**Exercise prompt:**
Your reply should be one number: how many lines of the records below contain the string "orange".
★ ★ ★
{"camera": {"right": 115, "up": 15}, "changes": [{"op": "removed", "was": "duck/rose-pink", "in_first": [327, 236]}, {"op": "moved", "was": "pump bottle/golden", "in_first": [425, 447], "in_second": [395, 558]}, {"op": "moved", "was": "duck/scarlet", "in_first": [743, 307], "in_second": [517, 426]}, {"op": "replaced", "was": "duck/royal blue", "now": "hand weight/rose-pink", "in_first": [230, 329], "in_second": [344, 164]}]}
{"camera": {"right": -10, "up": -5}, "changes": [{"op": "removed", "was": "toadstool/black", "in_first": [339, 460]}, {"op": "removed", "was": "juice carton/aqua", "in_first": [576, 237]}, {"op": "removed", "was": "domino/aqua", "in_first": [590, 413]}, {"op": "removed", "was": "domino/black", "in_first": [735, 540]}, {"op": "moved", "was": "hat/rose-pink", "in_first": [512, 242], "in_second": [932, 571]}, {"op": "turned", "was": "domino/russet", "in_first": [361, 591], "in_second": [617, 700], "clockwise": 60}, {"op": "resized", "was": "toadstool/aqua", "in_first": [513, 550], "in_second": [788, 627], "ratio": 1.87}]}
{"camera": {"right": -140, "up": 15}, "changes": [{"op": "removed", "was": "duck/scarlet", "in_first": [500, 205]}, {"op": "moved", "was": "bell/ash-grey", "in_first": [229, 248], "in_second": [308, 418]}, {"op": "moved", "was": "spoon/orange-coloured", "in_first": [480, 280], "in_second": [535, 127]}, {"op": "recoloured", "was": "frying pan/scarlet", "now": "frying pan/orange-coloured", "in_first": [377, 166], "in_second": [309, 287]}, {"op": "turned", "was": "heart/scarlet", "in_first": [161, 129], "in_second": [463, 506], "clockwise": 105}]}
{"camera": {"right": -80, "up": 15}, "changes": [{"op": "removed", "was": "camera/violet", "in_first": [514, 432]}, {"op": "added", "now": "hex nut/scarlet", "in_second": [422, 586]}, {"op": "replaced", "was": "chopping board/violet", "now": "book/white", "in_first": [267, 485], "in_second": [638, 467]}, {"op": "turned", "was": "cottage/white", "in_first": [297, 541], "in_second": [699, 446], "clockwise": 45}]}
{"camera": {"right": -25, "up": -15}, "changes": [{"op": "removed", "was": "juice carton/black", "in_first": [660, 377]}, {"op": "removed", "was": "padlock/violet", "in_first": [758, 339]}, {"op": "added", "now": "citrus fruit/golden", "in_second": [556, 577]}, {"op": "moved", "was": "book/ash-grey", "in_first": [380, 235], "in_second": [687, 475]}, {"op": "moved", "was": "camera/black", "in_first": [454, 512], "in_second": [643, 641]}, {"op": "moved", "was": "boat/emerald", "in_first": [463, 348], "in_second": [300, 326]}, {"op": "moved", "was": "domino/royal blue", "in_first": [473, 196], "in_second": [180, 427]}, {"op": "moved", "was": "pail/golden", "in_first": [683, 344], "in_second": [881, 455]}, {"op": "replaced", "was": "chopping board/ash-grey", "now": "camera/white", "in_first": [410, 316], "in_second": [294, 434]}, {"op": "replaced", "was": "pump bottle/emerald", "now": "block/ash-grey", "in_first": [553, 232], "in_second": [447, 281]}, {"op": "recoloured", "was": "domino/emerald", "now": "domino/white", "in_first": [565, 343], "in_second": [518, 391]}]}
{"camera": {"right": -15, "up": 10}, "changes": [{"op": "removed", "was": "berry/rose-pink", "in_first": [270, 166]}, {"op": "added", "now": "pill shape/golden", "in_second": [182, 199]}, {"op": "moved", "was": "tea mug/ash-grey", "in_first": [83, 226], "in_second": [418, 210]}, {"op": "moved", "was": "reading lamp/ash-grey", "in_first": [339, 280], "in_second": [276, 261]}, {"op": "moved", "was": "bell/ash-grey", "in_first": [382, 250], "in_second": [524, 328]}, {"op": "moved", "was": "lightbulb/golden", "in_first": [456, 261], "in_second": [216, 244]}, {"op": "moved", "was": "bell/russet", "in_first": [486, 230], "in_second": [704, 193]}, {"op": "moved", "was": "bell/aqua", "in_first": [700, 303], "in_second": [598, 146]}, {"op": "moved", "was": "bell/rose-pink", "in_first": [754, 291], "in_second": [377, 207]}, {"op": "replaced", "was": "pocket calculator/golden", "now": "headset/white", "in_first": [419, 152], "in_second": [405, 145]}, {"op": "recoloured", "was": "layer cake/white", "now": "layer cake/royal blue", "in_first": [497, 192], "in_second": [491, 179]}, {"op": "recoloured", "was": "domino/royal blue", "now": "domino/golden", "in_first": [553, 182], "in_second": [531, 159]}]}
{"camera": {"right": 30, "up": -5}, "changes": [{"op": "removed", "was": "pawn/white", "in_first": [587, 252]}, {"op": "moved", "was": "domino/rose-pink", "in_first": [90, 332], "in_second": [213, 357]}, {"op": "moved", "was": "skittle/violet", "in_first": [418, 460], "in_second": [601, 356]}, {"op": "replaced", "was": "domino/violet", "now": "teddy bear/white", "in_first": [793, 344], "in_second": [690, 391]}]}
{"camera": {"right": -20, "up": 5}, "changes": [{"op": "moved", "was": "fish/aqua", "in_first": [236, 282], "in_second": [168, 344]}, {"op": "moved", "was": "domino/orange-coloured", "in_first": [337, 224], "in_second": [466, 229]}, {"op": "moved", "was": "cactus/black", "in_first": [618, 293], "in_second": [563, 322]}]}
★ ★ ★
**Written answer:**
2